(Given data)

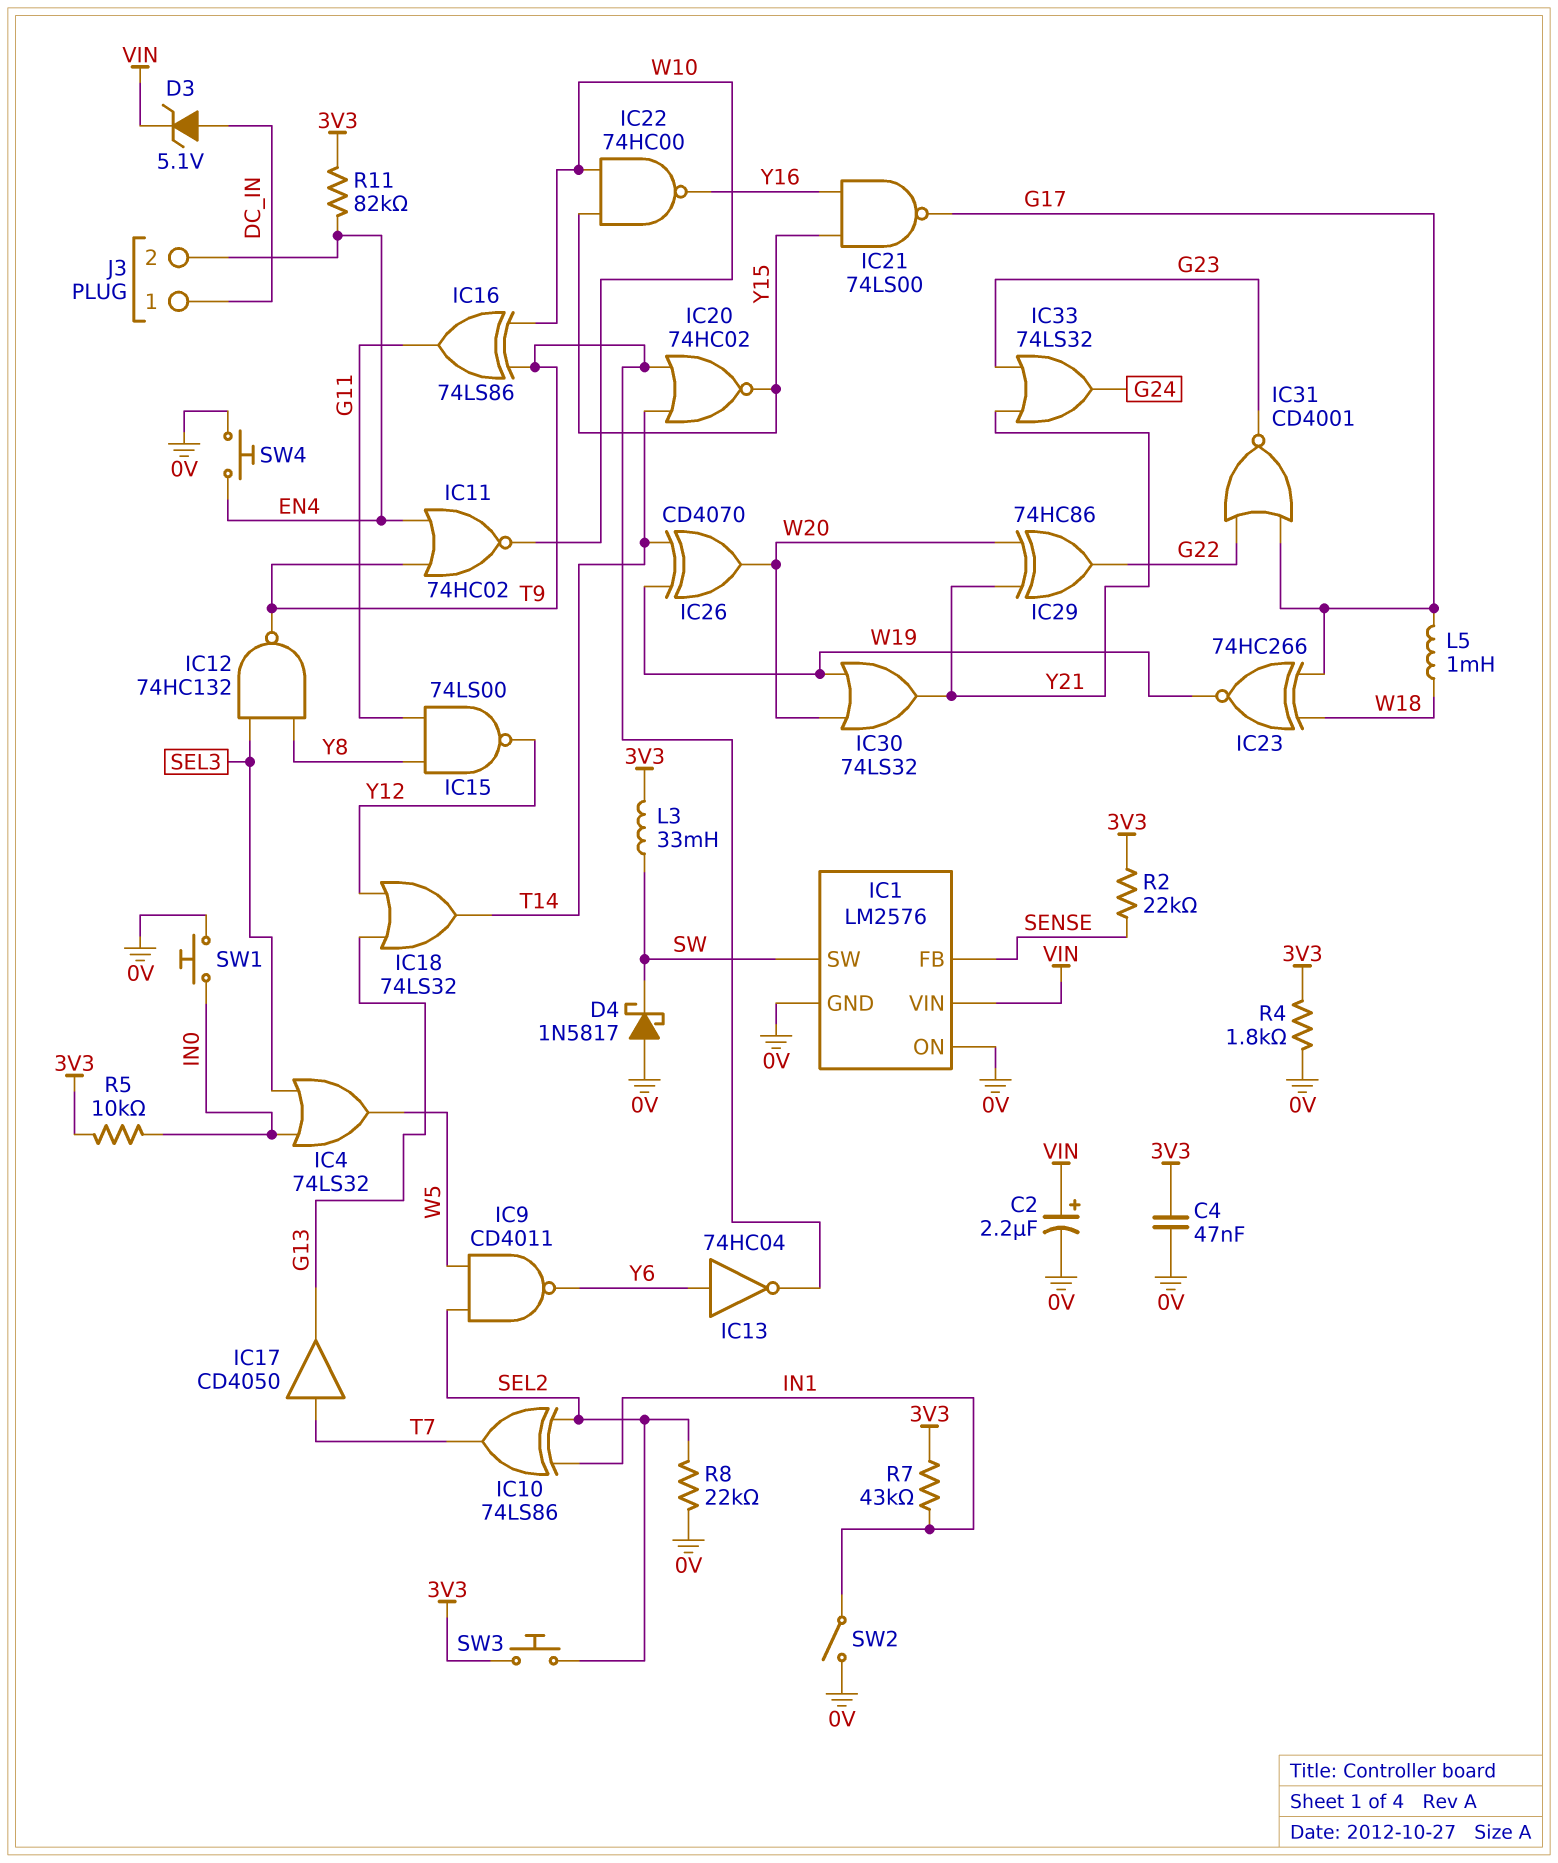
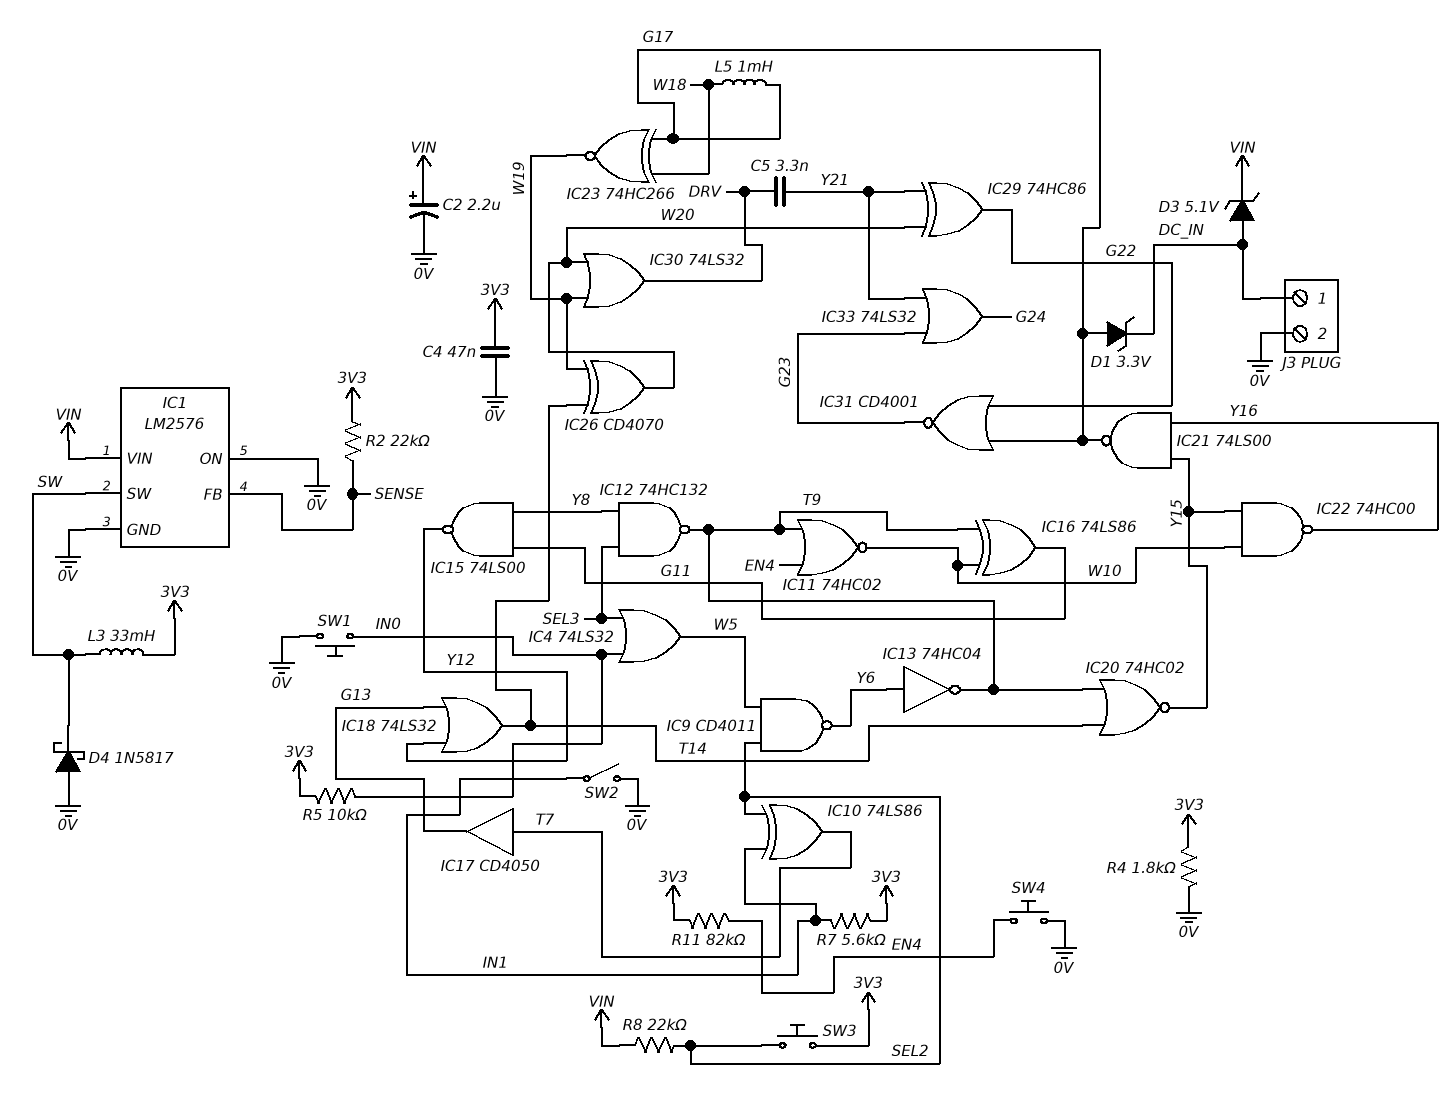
C5: none -> 3.3nF (DRV, Y21)
D1: none -> zener 3.3V (A G17, K DC_IN)
IC30: OR 74LS32 (in W19, in W20, out Y21) -> OR 74LS32 (in W19, in W20, out DRV)
J3 pin 2: EN4 -> 0V
R7: 43k (3V3, IN1) -> 5.6k (3V3, IN1)
R8: 22k (0V, SEL2) -> 22k (SEL2, VIN)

(End Given data)

Report, for the data above, every line in which the string "none" appears.

| The answer |
C5: none -> 3.3nF (DRV, Y21)
D1: none -> zener 3.3V (A G17, K DC_IN)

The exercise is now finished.